Quote the entries below from the line with "ENC pin CLK: A5 -> A4" through the line with "BUZZER pin GND: 5V -> GND", both ends included, and only those lines.
---------- The input
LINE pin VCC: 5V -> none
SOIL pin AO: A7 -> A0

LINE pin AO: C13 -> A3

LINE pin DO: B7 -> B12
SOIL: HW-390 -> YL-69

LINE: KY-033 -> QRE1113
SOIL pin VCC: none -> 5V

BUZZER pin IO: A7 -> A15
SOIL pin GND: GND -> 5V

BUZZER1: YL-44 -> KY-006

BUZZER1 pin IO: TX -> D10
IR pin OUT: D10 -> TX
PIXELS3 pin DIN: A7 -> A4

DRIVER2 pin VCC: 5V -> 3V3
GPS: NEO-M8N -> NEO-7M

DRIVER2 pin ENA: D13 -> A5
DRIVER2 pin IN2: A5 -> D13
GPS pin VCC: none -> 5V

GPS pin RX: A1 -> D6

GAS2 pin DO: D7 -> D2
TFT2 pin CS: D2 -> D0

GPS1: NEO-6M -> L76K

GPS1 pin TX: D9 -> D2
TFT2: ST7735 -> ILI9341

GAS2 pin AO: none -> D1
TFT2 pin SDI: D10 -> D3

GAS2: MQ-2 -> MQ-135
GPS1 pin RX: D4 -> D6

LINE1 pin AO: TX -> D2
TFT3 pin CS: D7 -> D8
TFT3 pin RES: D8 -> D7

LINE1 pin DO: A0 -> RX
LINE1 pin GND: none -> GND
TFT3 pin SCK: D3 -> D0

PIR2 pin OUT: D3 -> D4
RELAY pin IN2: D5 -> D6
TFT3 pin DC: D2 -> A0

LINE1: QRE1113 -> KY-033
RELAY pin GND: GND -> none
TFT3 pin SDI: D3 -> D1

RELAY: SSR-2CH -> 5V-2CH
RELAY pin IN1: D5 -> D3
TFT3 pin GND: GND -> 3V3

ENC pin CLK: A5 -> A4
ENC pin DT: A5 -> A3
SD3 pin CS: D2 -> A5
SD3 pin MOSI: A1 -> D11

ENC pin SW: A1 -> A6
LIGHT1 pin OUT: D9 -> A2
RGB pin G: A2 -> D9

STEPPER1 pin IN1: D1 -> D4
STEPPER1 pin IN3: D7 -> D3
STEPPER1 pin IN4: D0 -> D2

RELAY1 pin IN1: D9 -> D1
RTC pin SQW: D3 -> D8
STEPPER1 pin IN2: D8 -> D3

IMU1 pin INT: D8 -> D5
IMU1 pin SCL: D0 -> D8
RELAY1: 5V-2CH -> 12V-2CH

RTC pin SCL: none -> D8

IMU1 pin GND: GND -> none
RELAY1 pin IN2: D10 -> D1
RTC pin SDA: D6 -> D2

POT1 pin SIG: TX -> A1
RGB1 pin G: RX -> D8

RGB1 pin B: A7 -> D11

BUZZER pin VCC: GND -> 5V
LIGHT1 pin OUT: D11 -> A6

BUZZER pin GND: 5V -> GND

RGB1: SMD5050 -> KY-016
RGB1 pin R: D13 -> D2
--------------------
## Your response
ENC pin CLK: A5 -> A4
ENC pin DT: A5 -> A3
SD3 pin CS: D2 -> A5
SD3 pin MOSI: A1 -> D11

ENC pin SW: A1 -> A6
LIGHT1 pin OUT: D9 -> A2
RGB pin G: A2 -> D9

STEPPER1 pin IN1: D1 -> D4
STEPPER1 pin IN3: D7 -> D3
STEPPER1 pin IN4: D0 -> D2

RELAY1 pin IN1: D9 -> D1
RTC pin SQW: D3 -> D8
STEPPER1 pin IN2: D8 -> D3

IMU1 pin INT: D8 -> D5
IMU1 pin SCL: D0 -> D8
RELAY1: 5V-2CH -> 12V-2CH

RTC pin SCL: none -> D8

IMU1 pin GND: GND -> none
RELAY1 pin IN2: D10 -> D1
RTC pin SDA: D6 -> D2

POT1 pin SIG: TX -> A1
RGB1 pin G: RX -> D8

RGB1 pin B: A7 -> D11

BUZZER pin VCC: GND -> 5V
LIGHT1 pin OUT: D11 -> A6

BUZZER pin GND: 5V -> GND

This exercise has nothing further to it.